Search the records for the string "noir" and return each line that has it.

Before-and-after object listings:
== Segment start ==
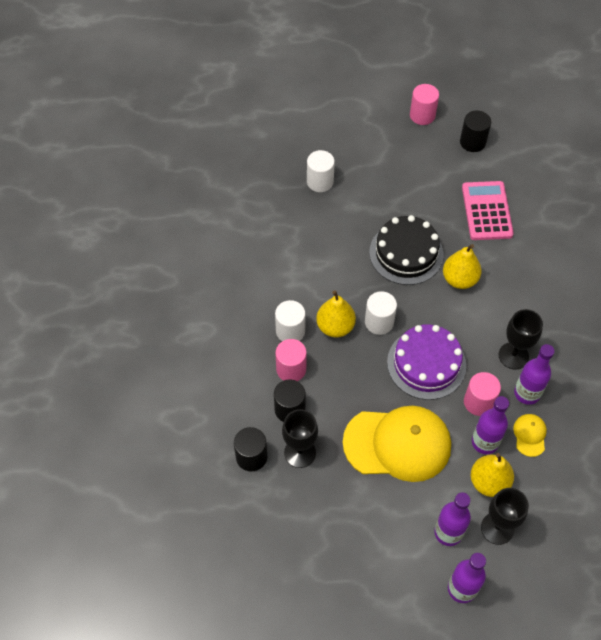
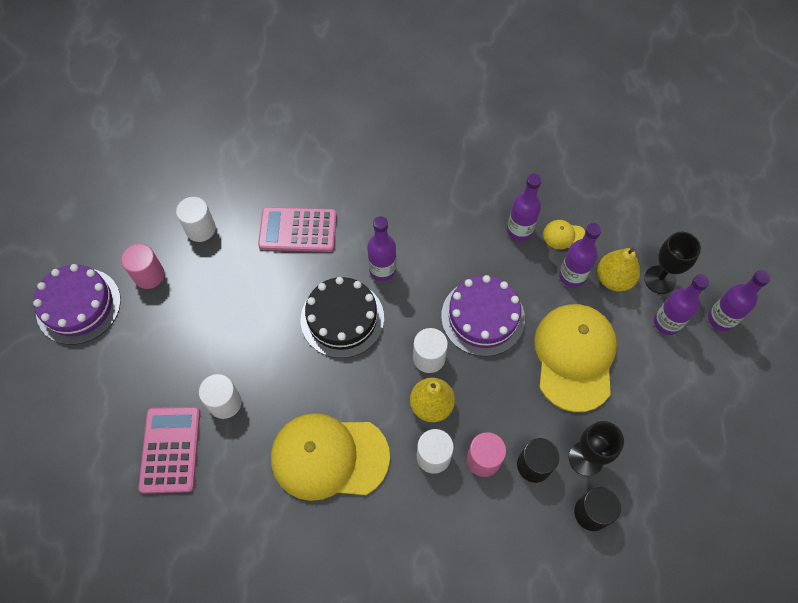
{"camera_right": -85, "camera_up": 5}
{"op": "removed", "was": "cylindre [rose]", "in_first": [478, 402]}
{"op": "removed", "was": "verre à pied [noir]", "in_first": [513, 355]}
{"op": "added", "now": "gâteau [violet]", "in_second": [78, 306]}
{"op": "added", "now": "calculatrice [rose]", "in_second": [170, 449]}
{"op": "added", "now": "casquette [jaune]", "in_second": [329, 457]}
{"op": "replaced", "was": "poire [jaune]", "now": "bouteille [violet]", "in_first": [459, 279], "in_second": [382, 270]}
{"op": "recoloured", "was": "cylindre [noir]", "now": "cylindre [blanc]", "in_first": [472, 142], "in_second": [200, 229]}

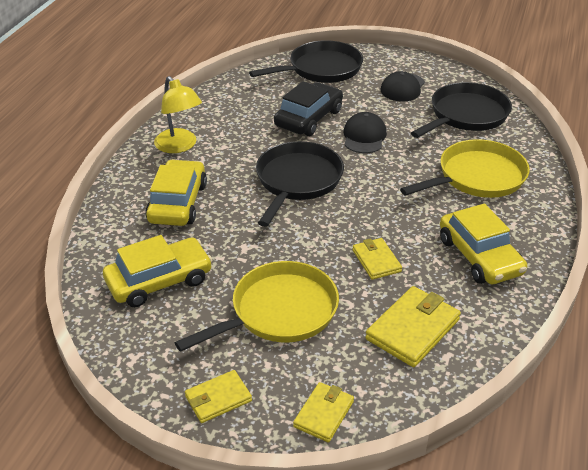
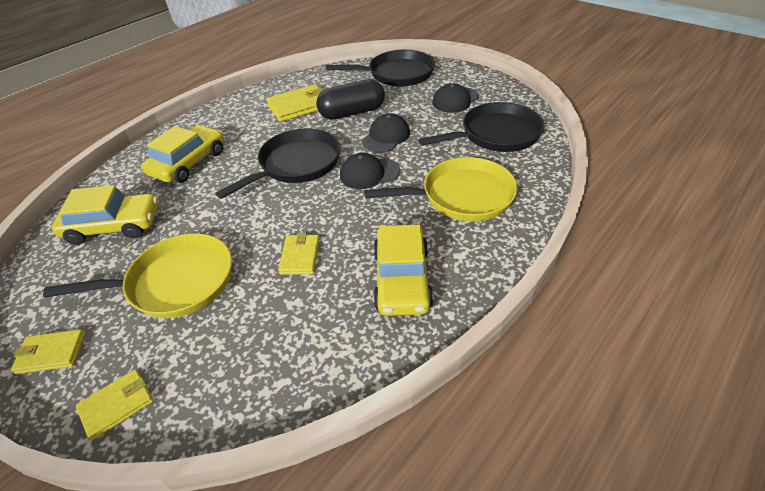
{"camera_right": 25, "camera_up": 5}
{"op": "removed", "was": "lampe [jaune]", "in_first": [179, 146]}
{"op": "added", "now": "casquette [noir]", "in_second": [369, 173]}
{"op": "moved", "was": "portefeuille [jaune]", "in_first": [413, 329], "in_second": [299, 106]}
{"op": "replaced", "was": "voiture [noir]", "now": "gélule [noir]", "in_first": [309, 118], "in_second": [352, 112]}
== Segment end ==
Written solution:
{"op": "removed", "was": "verre à pied [noir]", "in_first": [513, 355]}
{"op": "recoloured", "was": "cylindre [noir]", "now": "cylindre [blanc]", "in_first": [472, 142], "in_second": [200, 229]}
{"op": "added", "now": "casquette [noir]", "in_second": [369, 173]}
{"op": "replaced", "was": "voiture [noir]", "now": "gélule [noir]", "in_first": [309, 118], "in_second": [352, 112]}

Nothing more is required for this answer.